JOB
Your task is to repeat the records exactly from the line containing "Mask necrosis or debris." onward, through the final line.

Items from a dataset
========================
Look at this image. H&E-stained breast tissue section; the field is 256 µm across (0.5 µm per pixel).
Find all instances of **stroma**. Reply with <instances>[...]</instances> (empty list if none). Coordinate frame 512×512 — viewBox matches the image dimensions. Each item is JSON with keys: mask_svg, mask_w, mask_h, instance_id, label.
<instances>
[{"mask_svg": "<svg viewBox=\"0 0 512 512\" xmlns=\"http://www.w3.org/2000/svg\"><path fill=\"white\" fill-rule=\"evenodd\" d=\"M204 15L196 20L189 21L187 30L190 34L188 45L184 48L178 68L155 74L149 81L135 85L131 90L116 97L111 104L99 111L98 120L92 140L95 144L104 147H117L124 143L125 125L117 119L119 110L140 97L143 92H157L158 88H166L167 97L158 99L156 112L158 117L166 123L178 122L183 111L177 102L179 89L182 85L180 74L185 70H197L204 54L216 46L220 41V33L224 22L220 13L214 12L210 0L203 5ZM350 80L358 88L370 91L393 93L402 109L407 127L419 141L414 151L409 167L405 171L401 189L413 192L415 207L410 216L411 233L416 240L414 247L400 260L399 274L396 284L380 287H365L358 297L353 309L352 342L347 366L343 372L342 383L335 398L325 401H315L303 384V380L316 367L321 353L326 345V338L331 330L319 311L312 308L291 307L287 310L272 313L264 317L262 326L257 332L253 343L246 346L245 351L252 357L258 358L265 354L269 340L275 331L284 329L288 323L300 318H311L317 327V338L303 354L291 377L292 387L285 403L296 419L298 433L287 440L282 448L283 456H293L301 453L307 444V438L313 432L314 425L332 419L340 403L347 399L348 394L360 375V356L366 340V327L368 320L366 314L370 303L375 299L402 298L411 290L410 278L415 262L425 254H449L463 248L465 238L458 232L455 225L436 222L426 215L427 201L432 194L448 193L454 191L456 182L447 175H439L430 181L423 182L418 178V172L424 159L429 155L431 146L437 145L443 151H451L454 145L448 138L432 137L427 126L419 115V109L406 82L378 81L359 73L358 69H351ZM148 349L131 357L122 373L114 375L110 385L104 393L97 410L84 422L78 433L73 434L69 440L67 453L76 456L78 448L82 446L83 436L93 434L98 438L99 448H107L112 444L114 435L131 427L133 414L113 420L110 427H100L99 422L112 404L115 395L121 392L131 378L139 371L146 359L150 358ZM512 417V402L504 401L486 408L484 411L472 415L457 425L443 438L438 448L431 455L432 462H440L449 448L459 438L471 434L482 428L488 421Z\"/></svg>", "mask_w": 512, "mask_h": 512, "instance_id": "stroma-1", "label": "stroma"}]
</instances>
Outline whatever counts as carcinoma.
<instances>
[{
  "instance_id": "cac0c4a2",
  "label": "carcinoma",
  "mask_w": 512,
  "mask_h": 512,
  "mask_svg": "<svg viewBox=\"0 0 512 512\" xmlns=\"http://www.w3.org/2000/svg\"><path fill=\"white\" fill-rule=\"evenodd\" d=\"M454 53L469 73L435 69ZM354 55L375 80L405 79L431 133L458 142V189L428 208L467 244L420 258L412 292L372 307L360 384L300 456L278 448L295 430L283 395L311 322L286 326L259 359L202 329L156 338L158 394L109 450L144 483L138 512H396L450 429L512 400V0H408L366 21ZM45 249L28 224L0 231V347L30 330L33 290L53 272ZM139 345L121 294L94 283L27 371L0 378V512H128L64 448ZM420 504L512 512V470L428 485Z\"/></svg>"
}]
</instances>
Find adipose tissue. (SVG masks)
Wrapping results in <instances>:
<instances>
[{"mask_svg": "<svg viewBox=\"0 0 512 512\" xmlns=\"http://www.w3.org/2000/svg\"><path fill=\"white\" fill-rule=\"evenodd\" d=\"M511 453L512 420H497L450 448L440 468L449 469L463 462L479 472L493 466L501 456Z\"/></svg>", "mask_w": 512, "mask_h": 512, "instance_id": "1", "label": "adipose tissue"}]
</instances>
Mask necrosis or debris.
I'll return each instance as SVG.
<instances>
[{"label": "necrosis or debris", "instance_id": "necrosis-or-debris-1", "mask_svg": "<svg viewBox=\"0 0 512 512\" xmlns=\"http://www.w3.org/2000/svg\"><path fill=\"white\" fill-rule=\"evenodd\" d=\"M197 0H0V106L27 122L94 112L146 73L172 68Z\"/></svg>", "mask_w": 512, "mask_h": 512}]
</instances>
========================
REPLY TO THE EXERCISE
Mask necrosis or debris.
I'll return each instance as SVG.
<instances>
[{"label": "necrosis or debris", "instance_id": "necrosis-or-debris-1", "mask_svg": "<svg viewBox=\"0 0 512 512\" xmlns=\"http://www.w3.org/2000/svg\"><path fill=\"white\" fill-rule=\"evenodd\" d=\"M197 0H0V106L27 122L94 112L146 73L172 68Z\"/></svg>", "mask_w": 512, "mask_h": 512}]
</instances>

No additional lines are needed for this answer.